__Revision comparison data__.
+===+
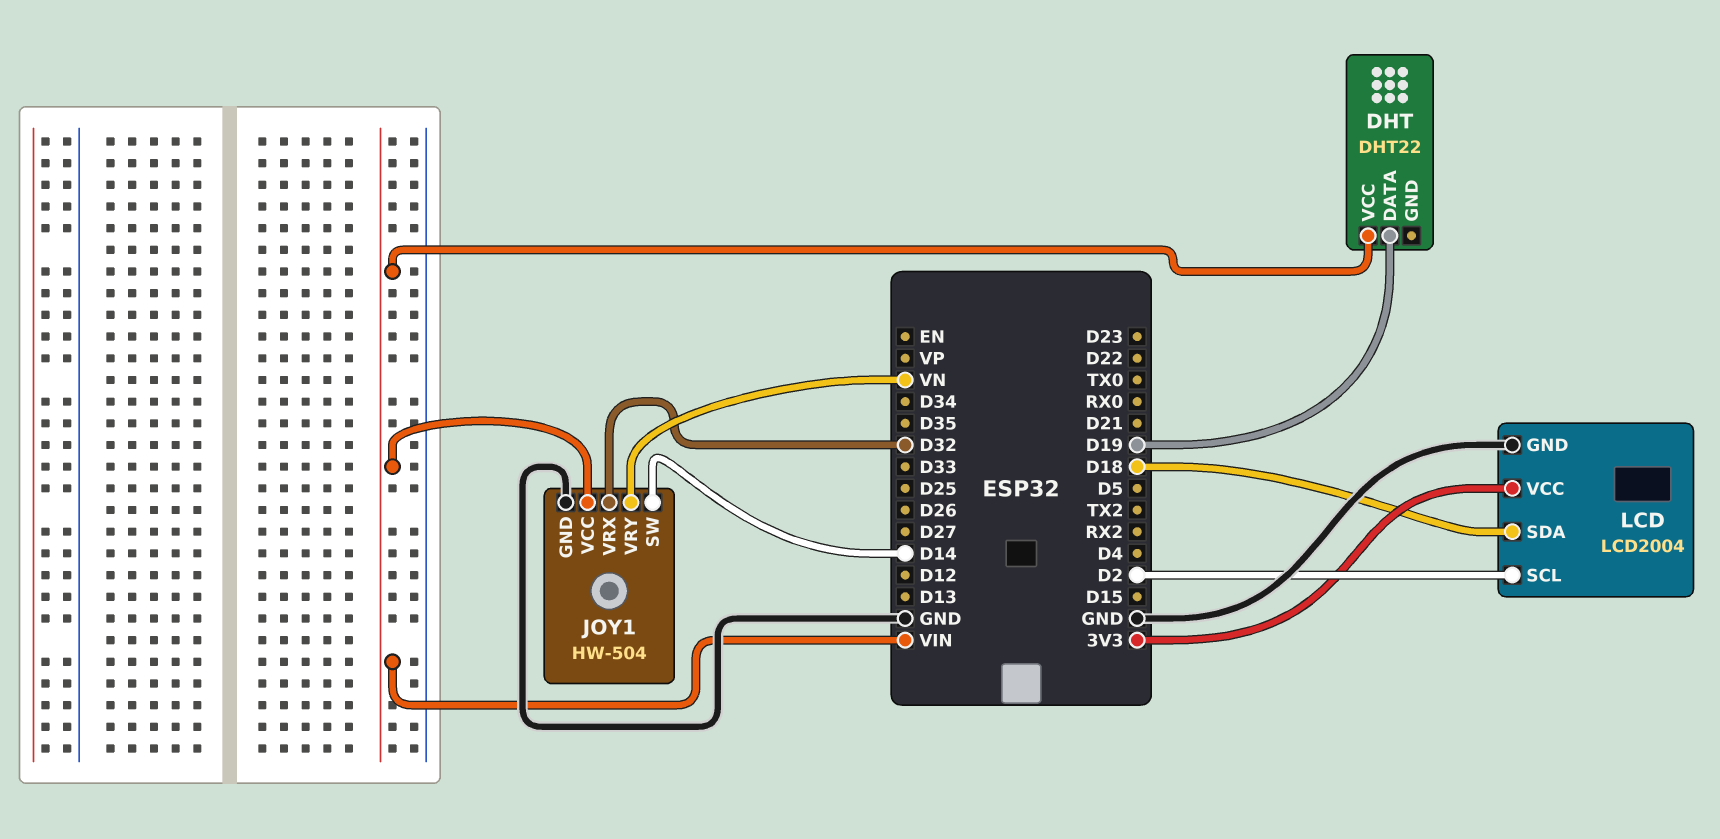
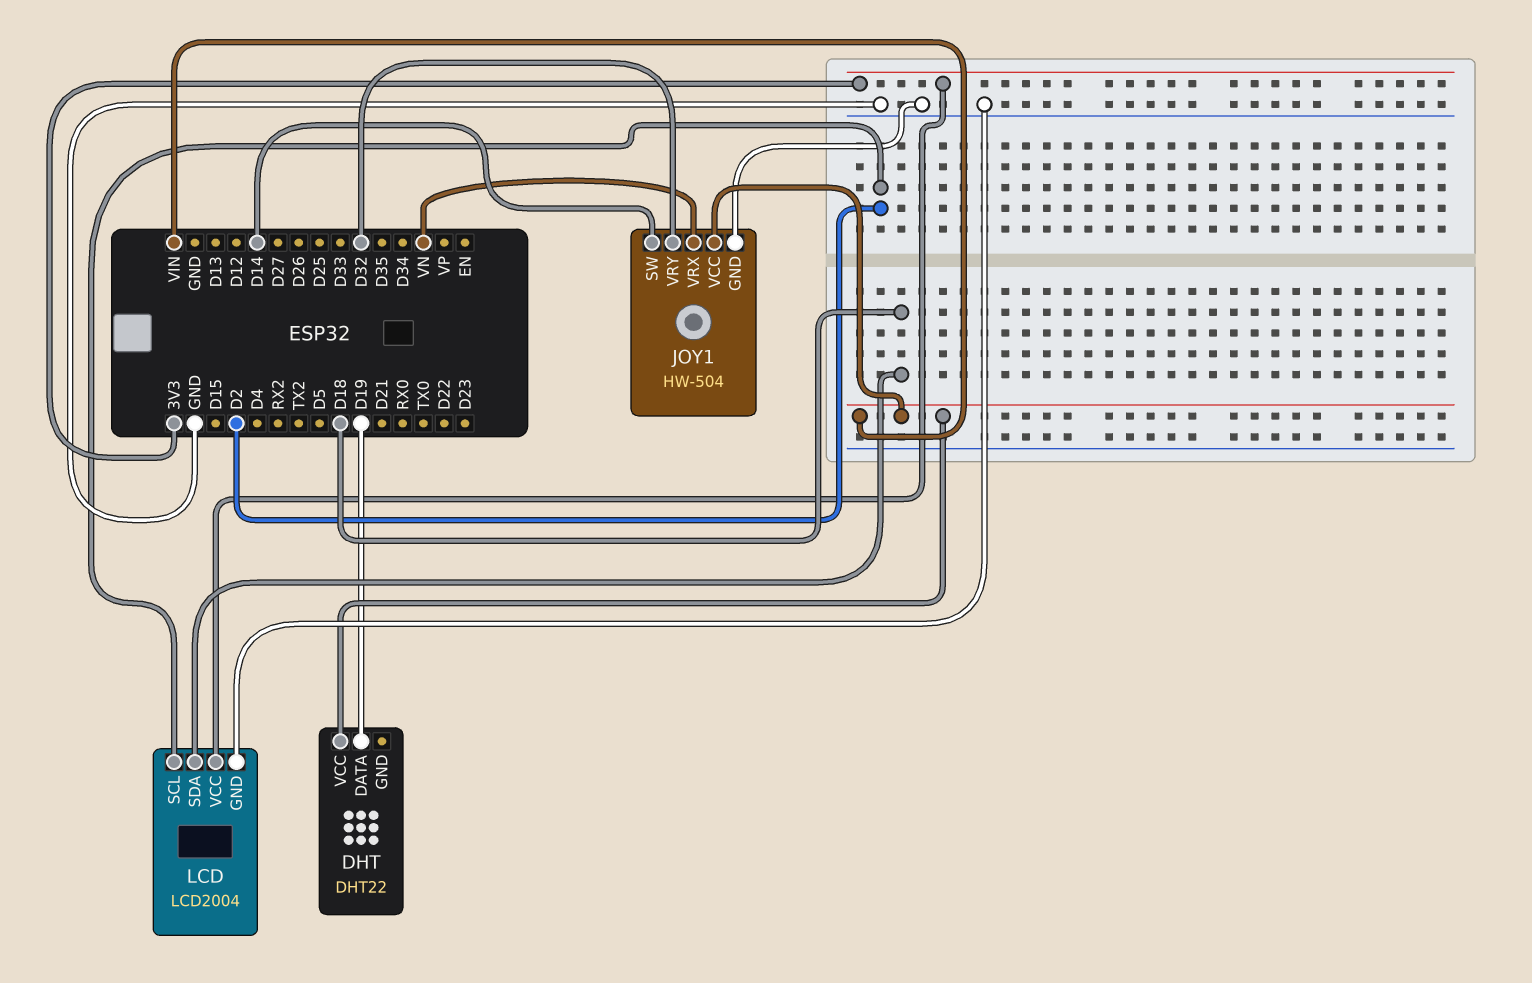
JOY1 pin VRX: D32 -> VN
JOY1 pin VRY: VN -> D32

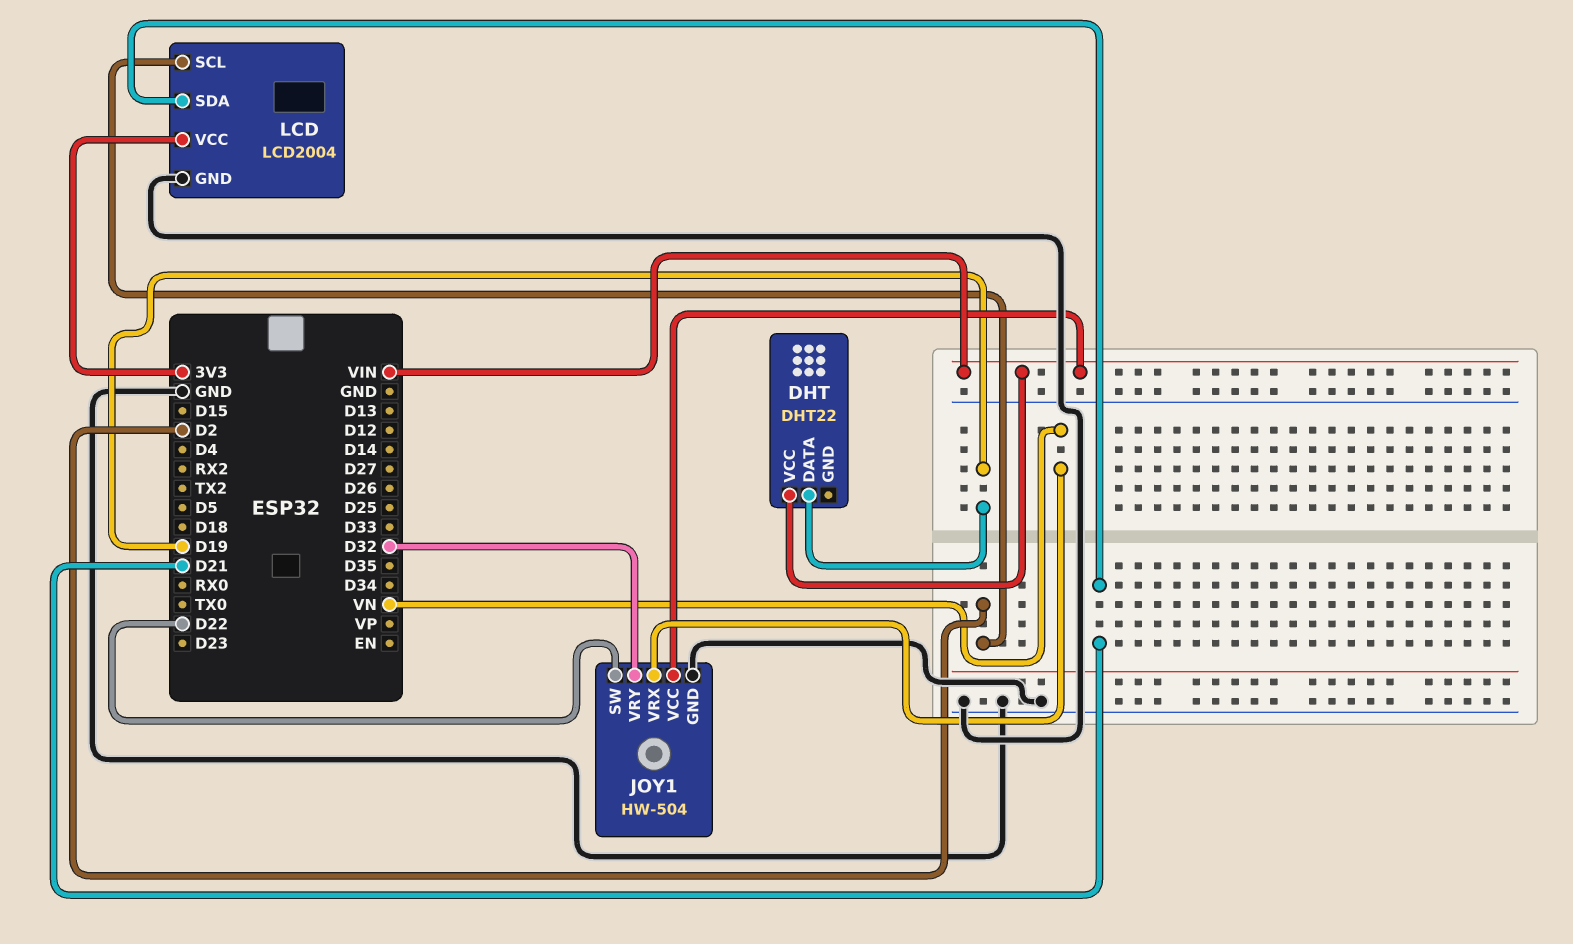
JOY1 pin SW: D14 -> D22
LCD pin SDA: D18 -> D21

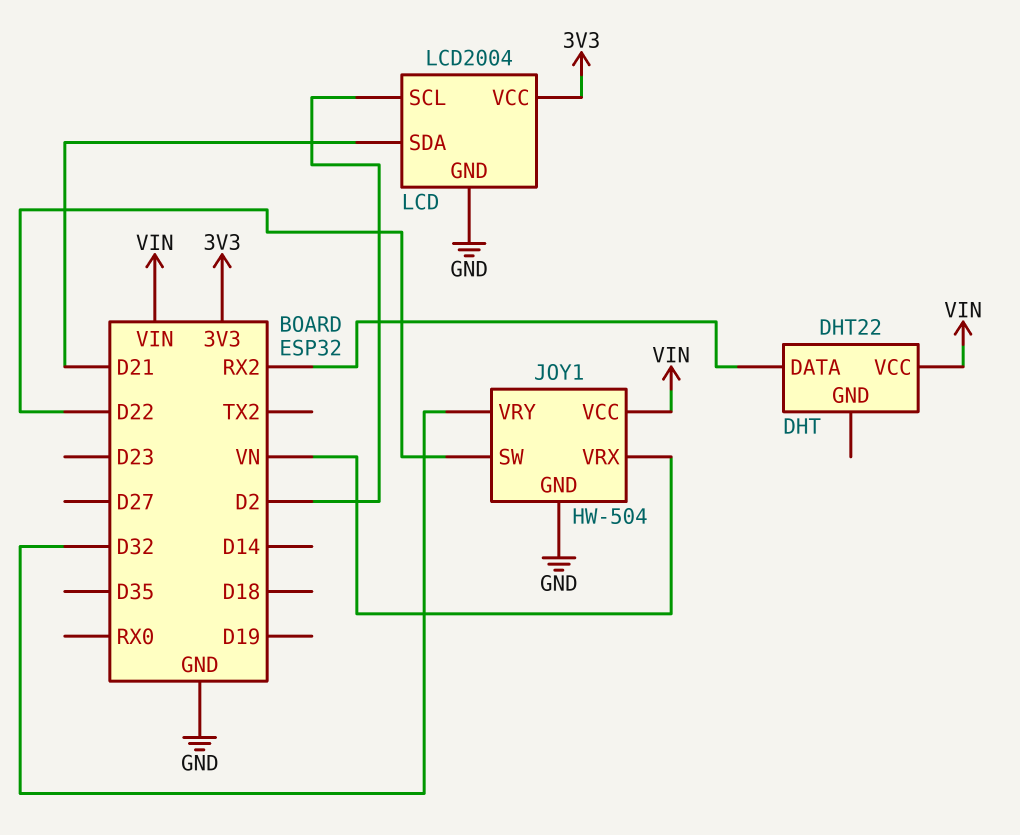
DHT pin DATA: D19 -> RX2

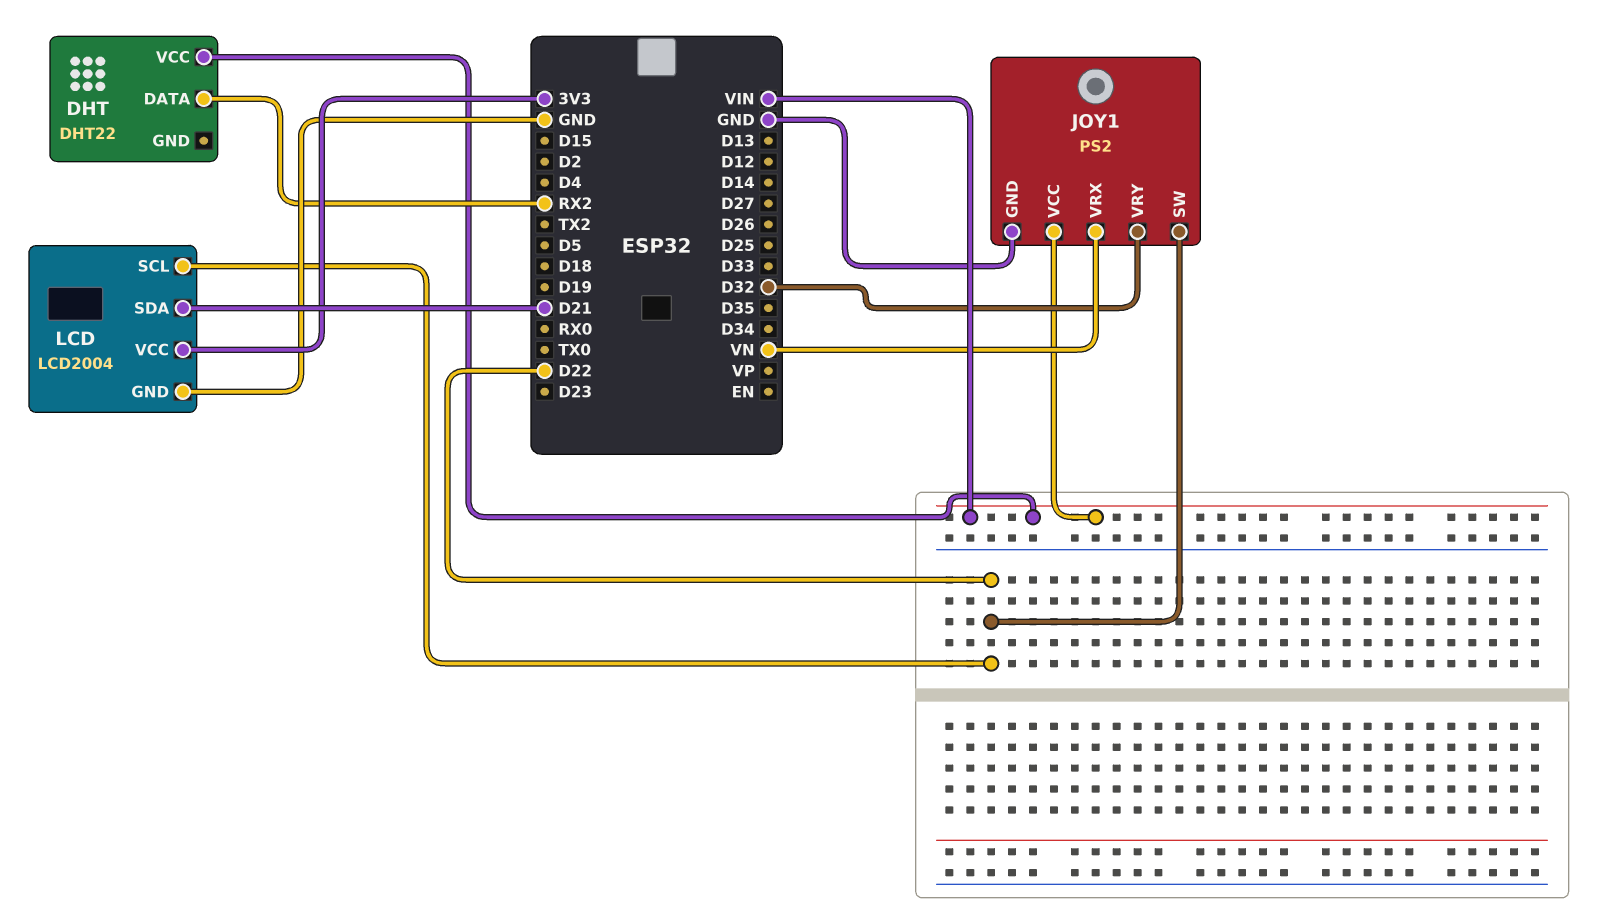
JOY1: HW-504 -> PS2
LCD pin SCL: D2 -> D22

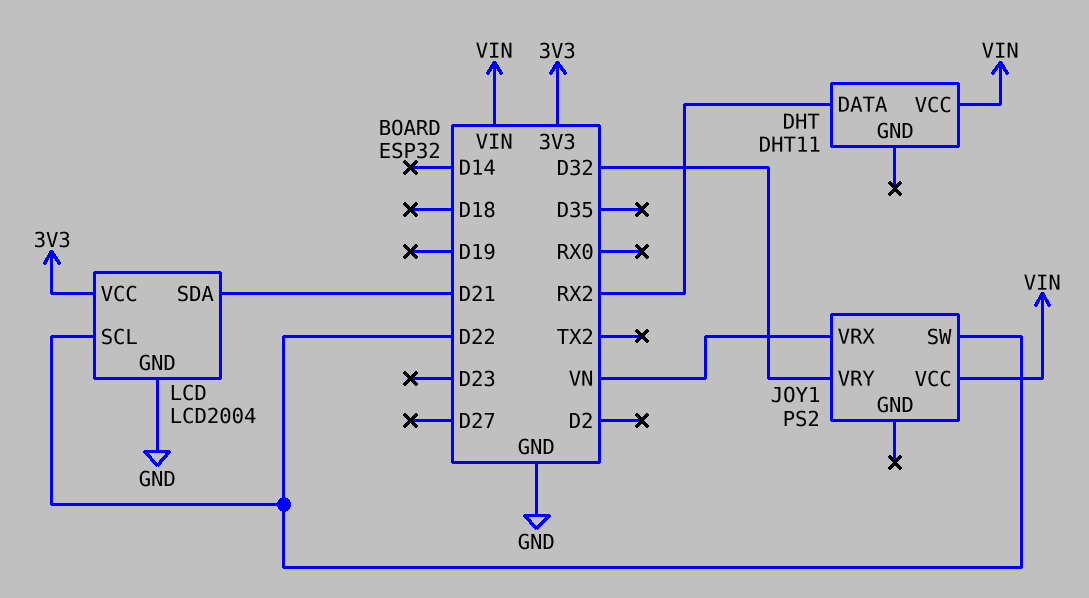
DHT: DHT22 -> DHT11
JOY1 pin GND: GND -> none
+===+
In the data above, the line containing "DHT pin DATA: D19 -> RX2" and all lines after it are to be reproduced exactly, leaving out the pictures.

DHT pin DATA: D19 -> RX2

JOY1: HW-504 -> PS2
LCD pin SCL: D2 -> D22

DHT: DHT22 -> DHT11
JOY1 pin GND: GND -> none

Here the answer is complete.